> [Exercise prompt]: Begin at the line that holds "green domino: 2 -> 0" and retype every line through the end of the material, both included. Leave out the pictures.

> [Extracted entries]:
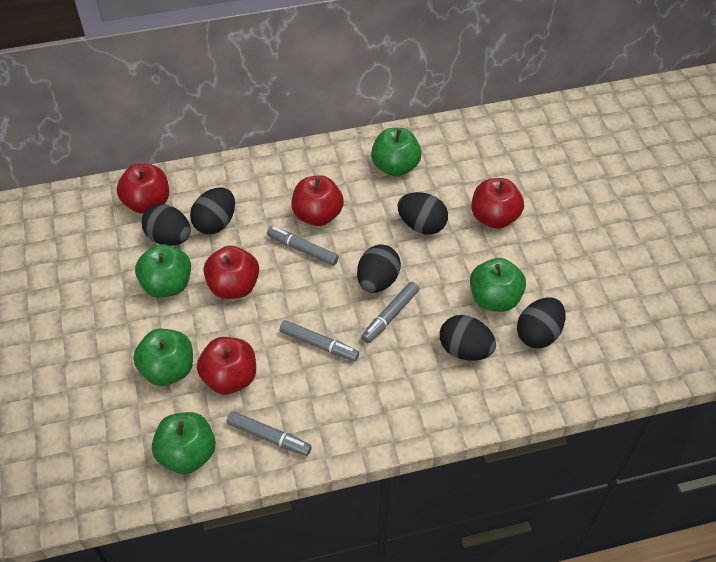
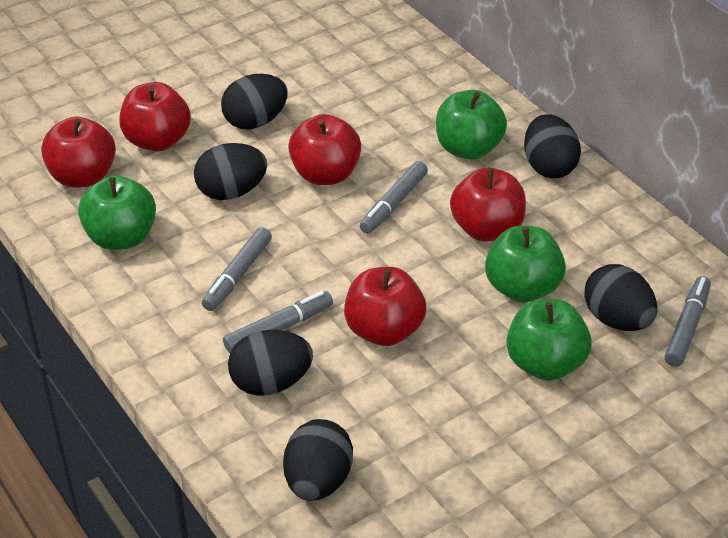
green apple: 5 -> 4

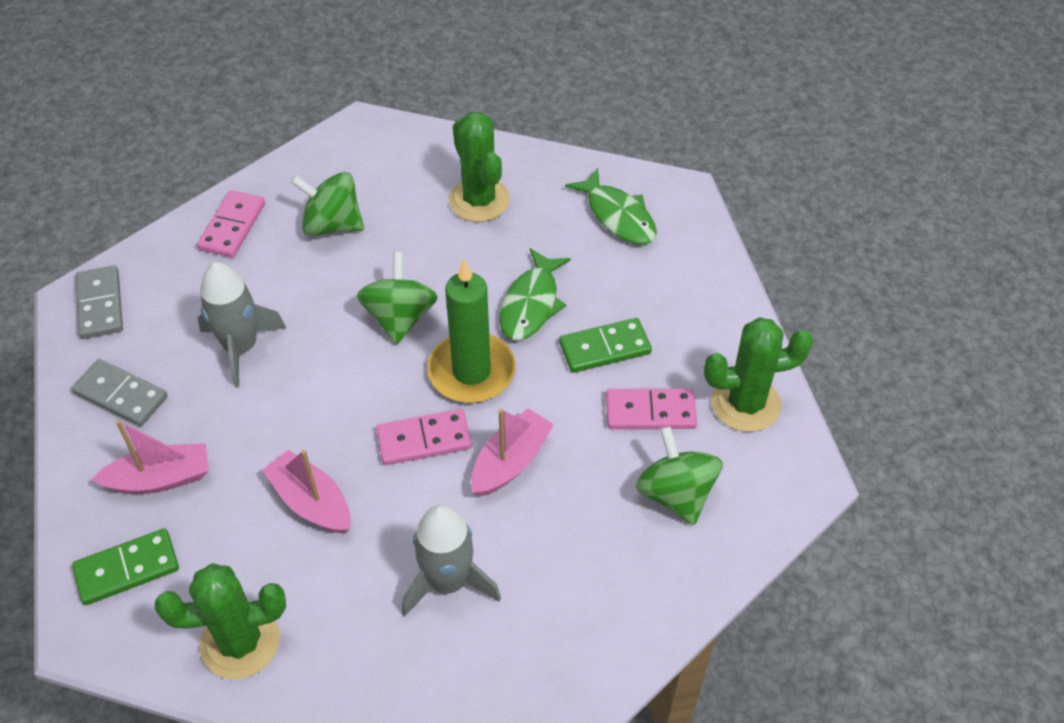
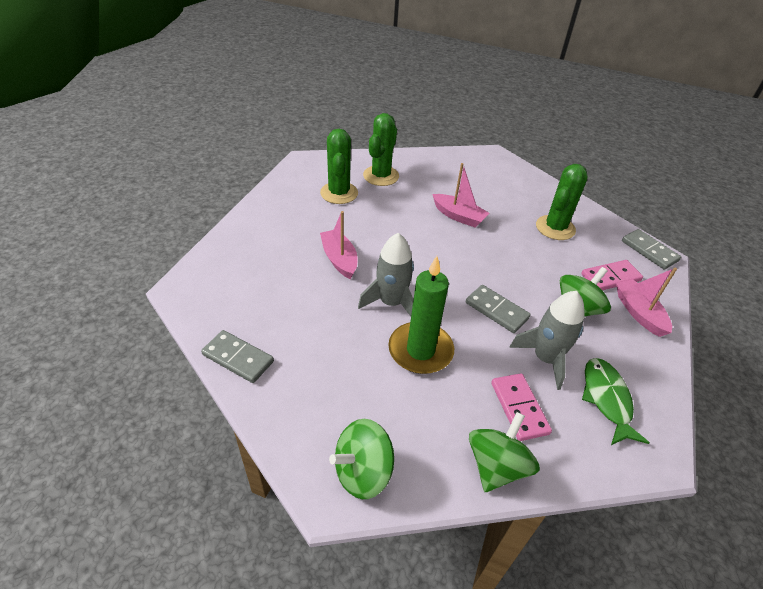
green domino: 2 -> 0
green fish: 2 -> 1
grey domino: 2 -> 3
pink domino: 3 -> 2

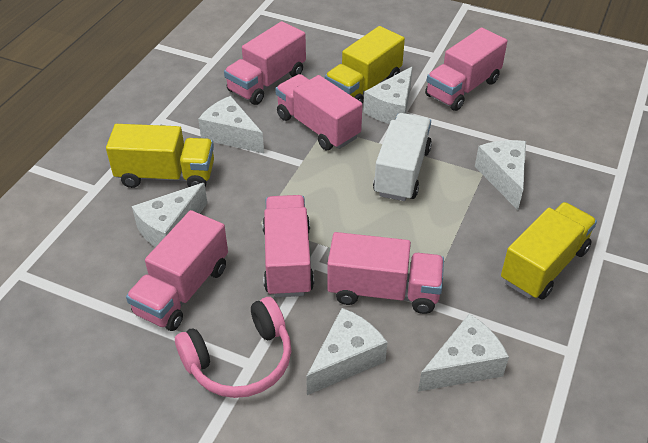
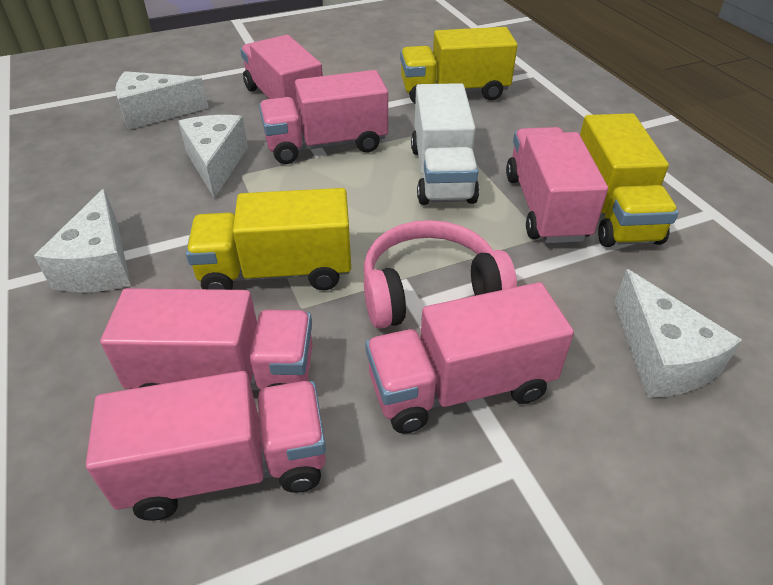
white cheese: 6 -> 4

> [Solution below]:
green domino: 2 -> 0
green fish: 2 -> 1
grey domino: 2 -> 3
pink domino: 3 -> 2

white cheese: 6 -> 4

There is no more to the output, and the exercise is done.